> [TASK TO CARRY OUT]: All lines with the word "tile" in the material below are required.
====
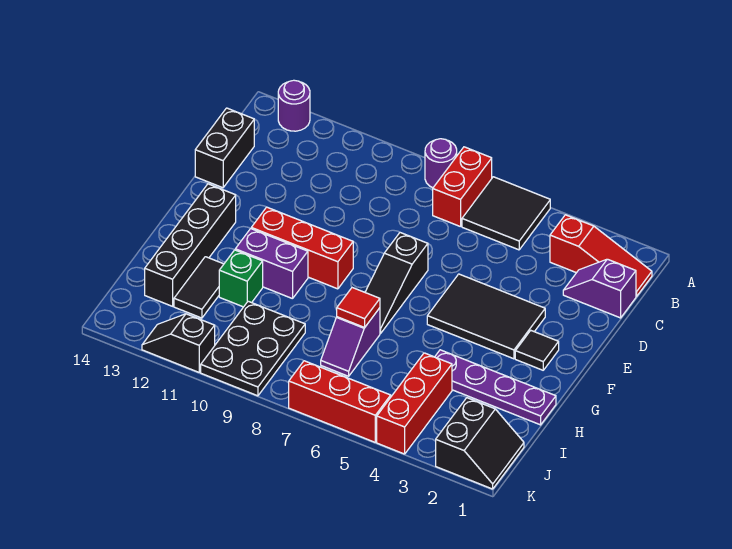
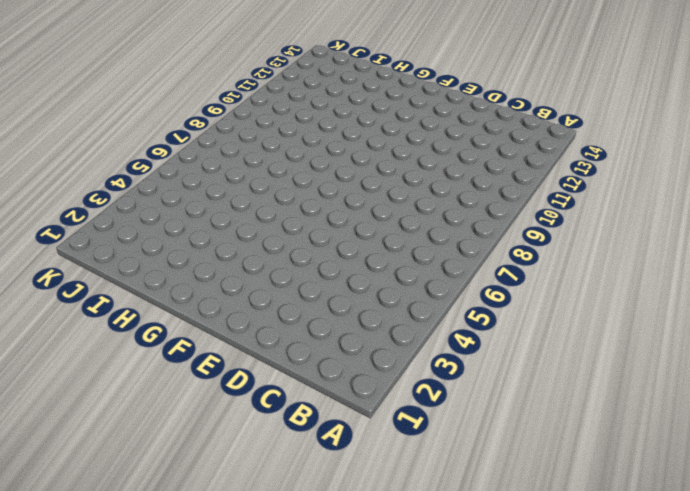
none -> black tile A5:B6 level 1
none -> red brick A7:B7 level 1
none -> purple round brick A8 level 1

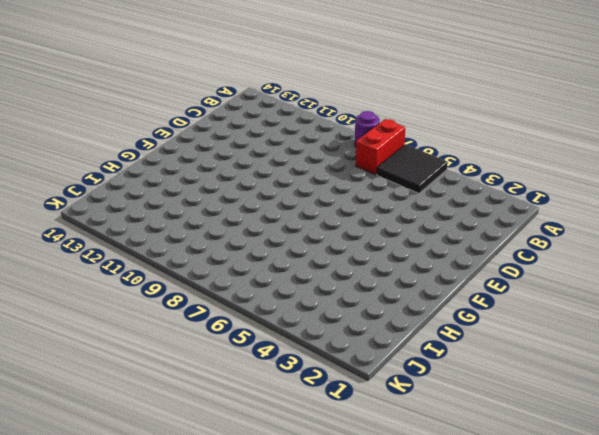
none -> purple round brick A13 level 1
none -> red slope B1:B3 level 1 top 3
none -> purple slope C1:C2 level 1 top 1

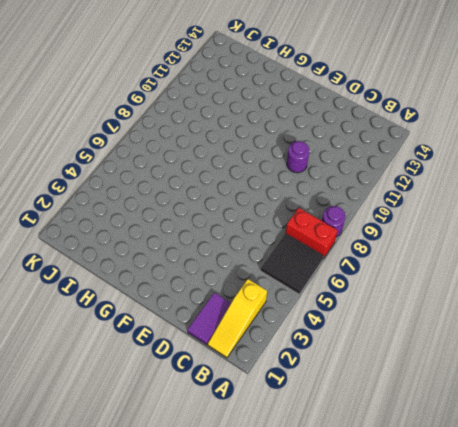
yellow slope B1:B3 level 1 top 3 -> red slope B1:B3 level 1 top 3
purple tile C1:C2 level 1 -> purple slope C1:C2 level 1 top 1
purple round brick D10 level 1 -> purple round brick A13 level 1
none -> black brick C14:D14 level 1
none -> black tile E3:F5 level 1
none -> black slope E7:G7 level 1 top E

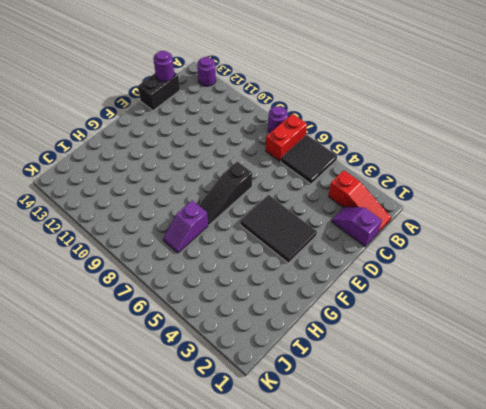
purple round brick C14 level 2 -> none
none -> black tile F2 level 1
none -> red brick F9:F11 level 1
none -> black brick F13:I13 level 1

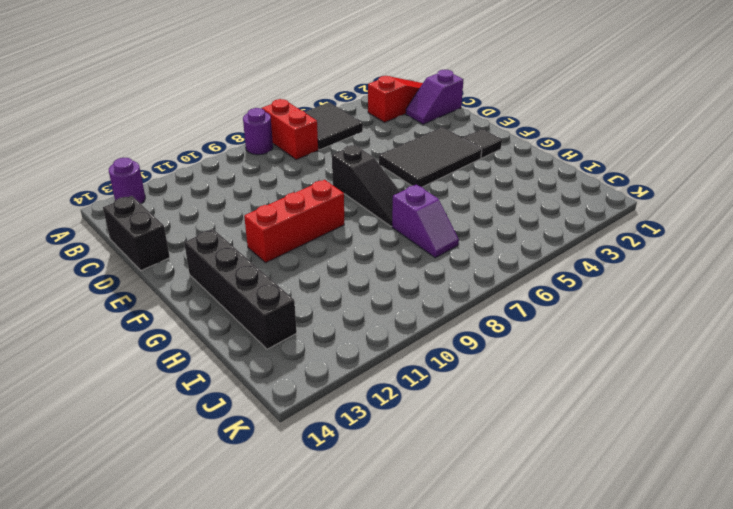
none -> purple brick G10:G11 level 1
none -> purple plate H1:H4 level 1
none -> green brick H11 level 1

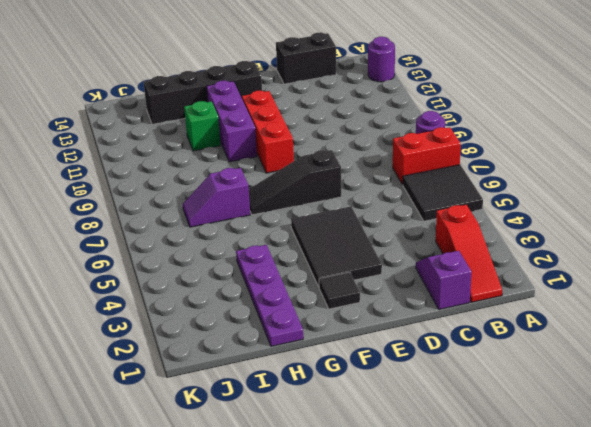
purple brick G10:G12 level 1 -> purple brick G10:G11 level 1
none -> black tile H12:I12 level 1
none -> red brick I4:K4 level 1
none -> black plate I9:K10 level 1

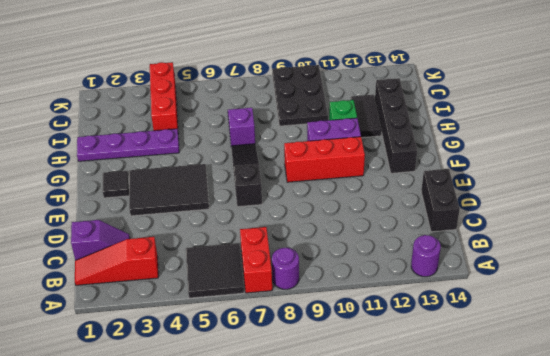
none -> black slope J1:K2 level 1 top 2
none -> red brick K5:K7 level 1
none -> black slope K11:K12 level 1 top 11

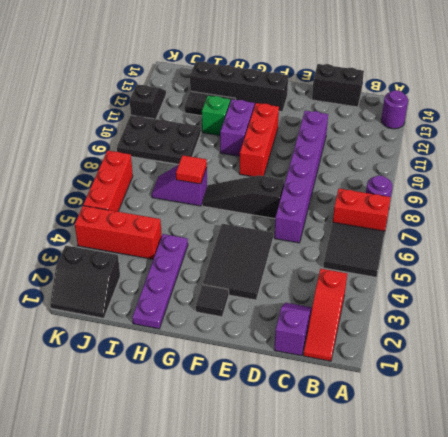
purple brick D6:D11 level 1 -> none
====
> [ANSWER TO THIS TASK]:
none -> black tile A5:B6 level 1
purple tile C1:C2 level 1 -> purple slope C1:C2 level 1 top 1
none -> black tile E3:F5 level 1
none -> black tile F2 level 1
none -> black tile H12:I12 level 1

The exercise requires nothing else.